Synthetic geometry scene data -
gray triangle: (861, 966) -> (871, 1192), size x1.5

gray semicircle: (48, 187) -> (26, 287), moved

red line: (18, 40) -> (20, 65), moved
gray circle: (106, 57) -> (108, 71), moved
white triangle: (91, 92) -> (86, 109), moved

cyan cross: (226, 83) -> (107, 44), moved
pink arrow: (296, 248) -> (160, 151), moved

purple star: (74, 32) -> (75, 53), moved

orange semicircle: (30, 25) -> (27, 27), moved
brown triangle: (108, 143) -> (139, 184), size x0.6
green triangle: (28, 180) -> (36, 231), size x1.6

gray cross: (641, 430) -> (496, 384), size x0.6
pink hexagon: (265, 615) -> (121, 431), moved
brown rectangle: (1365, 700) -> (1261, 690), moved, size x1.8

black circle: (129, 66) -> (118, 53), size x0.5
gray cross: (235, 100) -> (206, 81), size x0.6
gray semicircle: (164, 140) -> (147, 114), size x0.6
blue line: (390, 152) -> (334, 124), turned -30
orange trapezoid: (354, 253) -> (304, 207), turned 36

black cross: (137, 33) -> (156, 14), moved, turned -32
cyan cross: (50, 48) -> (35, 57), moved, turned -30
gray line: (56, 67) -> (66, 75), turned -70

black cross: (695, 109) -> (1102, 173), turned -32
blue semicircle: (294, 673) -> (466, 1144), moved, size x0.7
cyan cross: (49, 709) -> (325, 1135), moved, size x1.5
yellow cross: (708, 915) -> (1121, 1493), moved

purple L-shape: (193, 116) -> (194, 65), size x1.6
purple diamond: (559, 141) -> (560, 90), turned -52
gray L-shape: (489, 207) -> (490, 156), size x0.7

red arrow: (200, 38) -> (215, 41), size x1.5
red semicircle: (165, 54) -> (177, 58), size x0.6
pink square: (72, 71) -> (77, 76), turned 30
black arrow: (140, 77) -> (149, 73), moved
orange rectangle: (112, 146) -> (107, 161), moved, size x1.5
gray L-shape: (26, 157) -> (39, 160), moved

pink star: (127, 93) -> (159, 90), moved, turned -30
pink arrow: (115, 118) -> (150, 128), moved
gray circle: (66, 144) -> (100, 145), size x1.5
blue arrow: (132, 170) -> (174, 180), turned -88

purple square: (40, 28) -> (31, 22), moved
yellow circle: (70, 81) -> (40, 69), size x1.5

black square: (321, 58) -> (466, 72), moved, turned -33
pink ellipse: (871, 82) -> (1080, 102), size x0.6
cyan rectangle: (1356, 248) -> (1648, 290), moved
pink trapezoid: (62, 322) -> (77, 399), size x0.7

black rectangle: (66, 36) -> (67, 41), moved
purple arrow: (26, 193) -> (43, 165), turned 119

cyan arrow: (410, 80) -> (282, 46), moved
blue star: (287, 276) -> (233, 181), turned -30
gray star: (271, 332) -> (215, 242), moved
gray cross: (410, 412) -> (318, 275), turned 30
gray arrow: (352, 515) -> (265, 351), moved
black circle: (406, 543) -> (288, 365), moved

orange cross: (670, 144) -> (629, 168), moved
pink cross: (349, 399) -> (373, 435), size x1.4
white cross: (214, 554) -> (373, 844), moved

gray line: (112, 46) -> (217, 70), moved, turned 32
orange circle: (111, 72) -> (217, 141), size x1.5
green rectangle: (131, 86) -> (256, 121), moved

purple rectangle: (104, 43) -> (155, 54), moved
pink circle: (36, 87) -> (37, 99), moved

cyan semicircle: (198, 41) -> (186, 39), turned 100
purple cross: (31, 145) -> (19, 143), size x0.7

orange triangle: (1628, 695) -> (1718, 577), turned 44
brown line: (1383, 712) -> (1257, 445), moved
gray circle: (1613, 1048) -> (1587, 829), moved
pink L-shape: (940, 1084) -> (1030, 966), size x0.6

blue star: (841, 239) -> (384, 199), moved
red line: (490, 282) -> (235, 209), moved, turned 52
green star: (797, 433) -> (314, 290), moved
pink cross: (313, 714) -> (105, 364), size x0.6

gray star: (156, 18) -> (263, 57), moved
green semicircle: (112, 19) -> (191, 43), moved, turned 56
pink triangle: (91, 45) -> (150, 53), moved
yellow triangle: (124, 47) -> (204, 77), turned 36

What to do -
Restate verbatim all lines from the start of the data through the line containing "cyan cross: (226, 83) -> (107, 44), moved", with both ends kept.

Task solution -
gray triangle: (861, 966) -> (871, 1192), size x1.5

gray semicircle: (48, 187) -> (26, 287), moved

red line: (18, 40) -> (20, 65), moved
gray circle: (106, 57) -> (108, 71), moved
white triangle: (91, 92) -> (86, 109), moved

cyan cross: (226, 83) -> (107, 44), moved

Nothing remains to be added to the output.